Data to examine section start
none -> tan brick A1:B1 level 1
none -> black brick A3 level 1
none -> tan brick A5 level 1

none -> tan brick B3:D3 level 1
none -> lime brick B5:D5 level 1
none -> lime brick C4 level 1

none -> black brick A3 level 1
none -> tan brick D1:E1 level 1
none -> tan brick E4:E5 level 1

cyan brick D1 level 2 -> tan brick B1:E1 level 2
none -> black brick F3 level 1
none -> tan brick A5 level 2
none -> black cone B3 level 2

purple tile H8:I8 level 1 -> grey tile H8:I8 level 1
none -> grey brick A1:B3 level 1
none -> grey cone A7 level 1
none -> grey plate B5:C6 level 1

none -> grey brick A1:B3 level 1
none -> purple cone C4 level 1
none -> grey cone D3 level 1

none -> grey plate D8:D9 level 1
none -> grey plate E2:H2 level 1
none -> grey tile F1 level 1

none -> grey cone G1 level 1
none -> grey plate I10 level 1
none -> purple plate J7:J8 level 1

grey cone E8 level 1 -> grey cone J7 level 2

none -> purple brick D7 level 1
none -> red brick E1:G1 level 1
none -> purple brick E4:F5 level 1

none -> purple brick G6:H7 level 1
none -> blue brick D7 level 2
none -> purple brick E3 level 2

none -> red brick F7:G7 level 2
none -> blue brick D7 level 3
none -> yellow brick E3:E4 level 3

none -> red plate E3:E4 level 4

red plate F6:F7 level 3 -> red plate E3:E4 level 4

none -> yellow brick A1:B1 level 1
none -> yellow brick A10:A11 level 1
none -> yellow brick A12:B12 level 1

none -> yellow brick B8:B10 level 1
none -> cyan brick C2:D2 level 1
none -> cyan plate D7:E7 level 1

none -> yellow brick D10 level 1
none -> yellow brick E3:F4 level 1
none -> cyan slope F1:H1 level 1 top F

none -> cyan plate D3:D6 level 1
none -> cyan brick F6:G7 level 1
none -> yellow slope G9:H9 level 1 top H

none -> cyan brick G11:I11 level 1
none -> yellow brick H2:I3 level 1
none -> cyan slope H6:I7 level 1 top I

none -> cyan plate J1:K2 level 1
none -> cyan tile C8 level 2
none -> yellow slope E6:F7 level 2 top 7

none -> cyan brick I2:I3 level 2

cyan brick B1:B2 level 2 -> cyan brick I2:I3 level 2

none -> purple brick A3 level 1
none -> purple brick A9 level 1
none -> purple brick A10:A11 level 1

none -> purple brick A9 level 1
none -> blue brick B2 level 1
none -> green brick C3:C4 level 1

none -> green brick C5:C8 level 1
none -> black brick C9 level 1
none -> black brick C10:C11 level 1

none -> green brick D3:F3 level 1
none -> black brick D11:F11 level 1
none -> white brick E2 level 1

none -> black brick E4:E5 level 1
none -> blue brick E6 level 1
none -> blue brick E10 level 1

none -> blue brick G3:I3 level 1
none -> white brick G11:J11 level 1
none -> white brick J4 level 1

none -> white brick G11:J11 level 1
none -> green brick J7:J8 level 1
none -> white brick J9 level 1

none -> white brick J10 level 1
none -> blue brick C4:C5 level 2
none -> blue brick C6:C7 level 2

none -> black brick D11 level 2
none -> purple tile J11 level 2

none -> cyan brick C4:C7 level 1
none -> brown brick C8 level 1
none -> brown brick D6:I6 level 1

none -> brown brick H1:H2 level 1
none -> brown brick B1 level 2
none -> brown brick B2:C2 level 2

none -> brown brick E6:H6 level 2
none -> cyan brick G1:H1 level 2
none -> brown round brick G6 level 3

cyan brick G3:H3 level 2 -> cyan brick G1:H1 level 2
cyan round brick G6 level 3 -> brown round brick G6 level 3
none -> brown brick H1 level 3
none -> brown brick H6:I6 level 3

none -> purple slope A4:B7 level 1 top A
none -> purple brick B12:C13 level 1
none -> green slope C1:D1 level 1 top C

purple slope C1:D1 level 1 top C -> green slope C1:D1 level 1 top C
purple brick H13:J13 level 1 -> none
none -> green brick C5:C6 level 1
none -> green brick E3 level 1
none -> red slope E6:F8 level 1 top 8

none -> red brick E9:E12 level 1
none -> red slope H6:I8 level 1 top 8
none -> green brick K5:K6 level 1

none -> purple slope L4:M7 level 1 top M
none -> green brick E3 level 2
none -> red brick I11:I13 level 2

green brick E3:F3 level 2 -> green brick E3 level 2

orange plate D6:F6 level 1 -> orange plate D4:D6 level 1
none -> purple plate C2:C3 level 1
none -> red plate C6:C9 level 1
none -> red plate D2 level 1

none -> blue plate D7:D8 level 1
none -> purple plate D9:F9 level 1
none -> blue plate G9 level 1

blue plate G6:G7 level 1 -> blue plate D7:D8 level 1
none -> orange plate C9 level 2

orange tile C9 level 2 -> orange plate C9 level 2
Data to examine section end
The full set of entries, copied exactly, is the expected answer.

none -> tan brick A1:B1 level 1
none -> black brick A3 level 1
none -> tan brick A5 level 1

none -> tan brick B3:D3 level 1
none -> lime brick B5:D5 level 1
none -> lime brick C4 level 1

none -> black brick A3 level 1
none -> tan brick D1:E1 level 1
none -> tan brick E4:E5 level 1

cyan brick D1 level 2 -> tan brick B1:E1 level 2
none -> black brick F3 level 1
none -> tan brick A5 level 2
none -> black cone B3 level 2

purple tile H8:I8 level 1 -> grey tile H8:I8 level 1
none -> grey brick A1:B3 level 1
none -> grey cone A7 level 1
none -> grey plate B5:C6 level 1

none -> grey brick A1:B3 level 1
none -> purple cone C4 level 1
none -> grey cone D3 level 1

none -> grey plate D8:D9 level 1
none -> grey plate E2:H2 level 1
none -> grey tile F1 level 1

none -> grey cone G1 level 1
none -> grey plate I10 level 1
none -> purple plate J7:J8 level 1

grey cone E8 level 1 -> grey cone J7 level 2

none -> purple brick D7 level 1
none -> red brick E1:G1 level 1
none -> purple brick E4:F5 level 1

none -> purple brick G6:H7 level 1
none -> blue brick D7 level 2
none -> purple brick E3 level 2

none -> red brick F7:G7 level 2
none -> blue brick D7 level 3
none -> yellow brick E3:E4 level 3

none -> red plate E3:E4 level 4

red plate F6:F7 level 3 -> red plate E3:E4 level 4

none -> yellow brick A1:B1 level 1
none -> yellow brick A10:A11 level 1
none -> yellow brick A12:B12 level 1

none -> yellow brick B8:B10 level 1
none -> cyan brick C2:D2 level 1
none -> cyan plate D7:E7 level 1

none -> yellow brick D10 level 1
none -> yellow brick E3:F4 level 1
none -> cyan slope F1:H1 level 1 top F

none -> cyan plate D3:D6 level 1
none -> cyan brick F6:G7 level 1
none -> yellow slope G9:H9 level 1 top H

none -> cyan brick G11:I11 level 1
none -> yellow brick H2:I3 level 1
none -> cyan slope H6:I7 level 1 top I

none -> cyan plate J1:K2 level 1
none -> cyan tile C8 level 2
none -> yellow slope E6:F7 level 2 top 7

none -> cyan brick I2:I3 level 2

cyan brick B1:B2 level 2 -> cyan brick I2:I3 level 2

none -> purple brick A3 level 1
none -> purple brick A9 level 1
none -> purple brick A10:A11 level 1

none -> purple brick A9 level 1
none -> blue brick B2 level 1
none -> green brick C3:C4 level 1

none -> green brick C5:C8 level 1
none -> black brick C9 level 1
none -> black brick C10:C11 level 1

none -> green brick D3:F3 level 1
none -> black brick D11:F11 level 1
none -> white brick E2 level 1

none -> black brick E4:E5 level 1
none -> blue brick E6 level 1
none -> blue brick E10 level 1

none -> blue brick G3:I3 level 1
none -> white brick G11:J11 level 1
none -> white brick J4 level 1

none -> white brick G11:J11 level 1
none -> green brick J7:J8 level 1
none -> white brick J9 level 1

none -> white brick J10 level 1
none -> blue brick C4:C5 level 2
none -> blue brick C6:C7 level 2

none -> black brick D11 level 2
none -> purple tile J11 level 2

none -> cyan brick C4:C7 level 1
none -> brown brick C8 level 1
none -> brown brick D6:I6 level 1

none -> brown brick H1:H2 level 1
none -> brown brick B1 level 2
none -> brown brick B2:C2 level 2

none -> brown brick E6:H6 level 2
none -> cyan brick G1:H1 level 2
none -> brown round brick G6 level 3

cyan brick G3:H3 level 2 -> cyan brick G1:H1 level 2
cyan round brick G6 level 3 -> brown round brick G6 level 3
none -> brown brick H1 level 3
none -> brown brick H6:I6 level 3

none -> purple slope A4:B7 level 1 top A
none -> purple brick B12:C13 level 1
none -> green slope C1:D1 level 1 top C

purple slope C1:D1 level 1 top C -> green slope C1:D1 level 1 top C
purple brick H13:J13 level 1 -> none
none -> green brick C5:C6 level 1
none -> green brick E3 level 1
none -> red slope E6:F8 level 1 top 8

none -> red brick E9:E12 level 1
none -> red slope H6:I8 level 1 top 8
none -> green brick K5:K6 level 1

none -> purple slope L4:M7 level 1 top M
none -> green brick E3 level 2
none -> red brick I11:I13 level 2

green brick E3:F3 level 2 -> green brick E3 level 2

orange plate D6:F6 level 1 -> orange plate D4:D6 level 1
none -> purple plate C2:C3 level 1
none -> red plate C6:C9 level 1
none -> red plate D2 level 1

none -> blue plate D7:D8 level 1
none -> purple plate D9:F9 level 1
none -> blue plate G9 level 1

blue plate G6:G7 level 1 -> blue plate D7:D8 level 1
none -> orange plate C9 level 2

orange tile C9 level 2 -> orange plate C9 level 2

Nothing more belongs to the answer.